##### DATA SHOWN
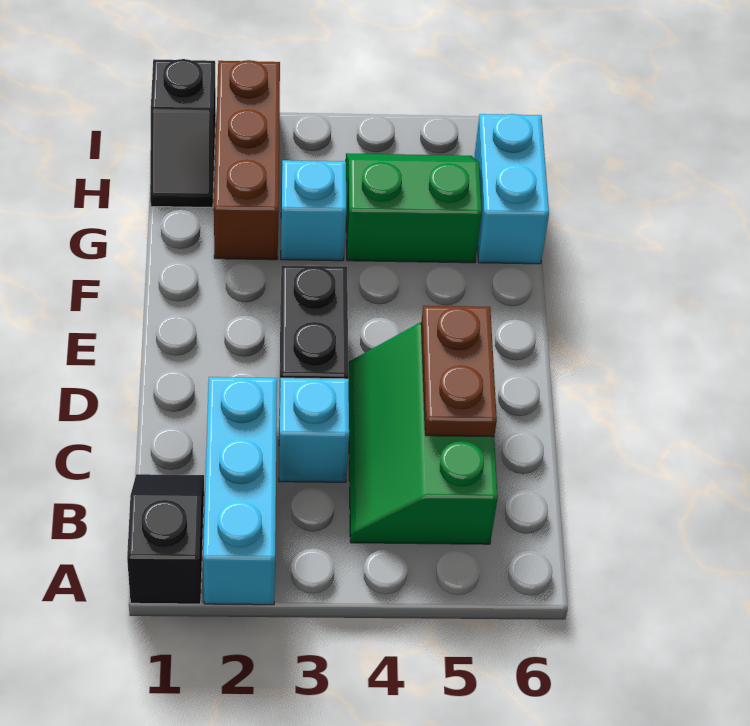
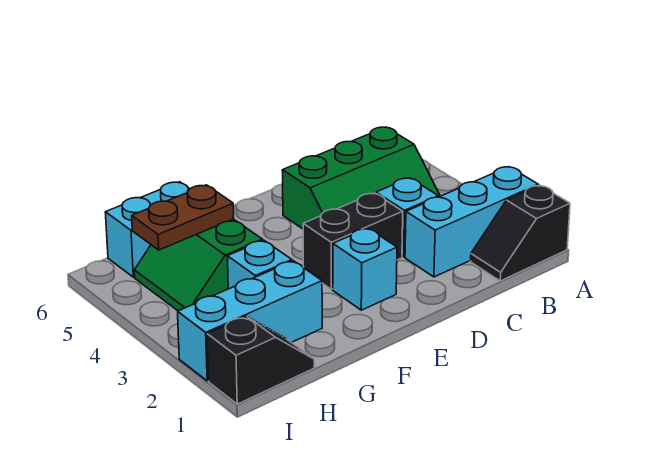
brown plate C5:D5 level 2 -> brown plate G5:H5 level 2
none -> cyan brick E2 level 1
brown brick G2:I2 level 1 -> cyan brick G2:I2 level 1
##########
### WORK REQUIRED
Restate the full listing verbatim and drop every picture.

### ANSWER SPACE
brown plate C5:D5 level 2 -> brown plate G5:H5 level 2
none -> cyan brick E2 level 1
brown brick G2:I2 level 1 -> cyan brick G2:I2 level 1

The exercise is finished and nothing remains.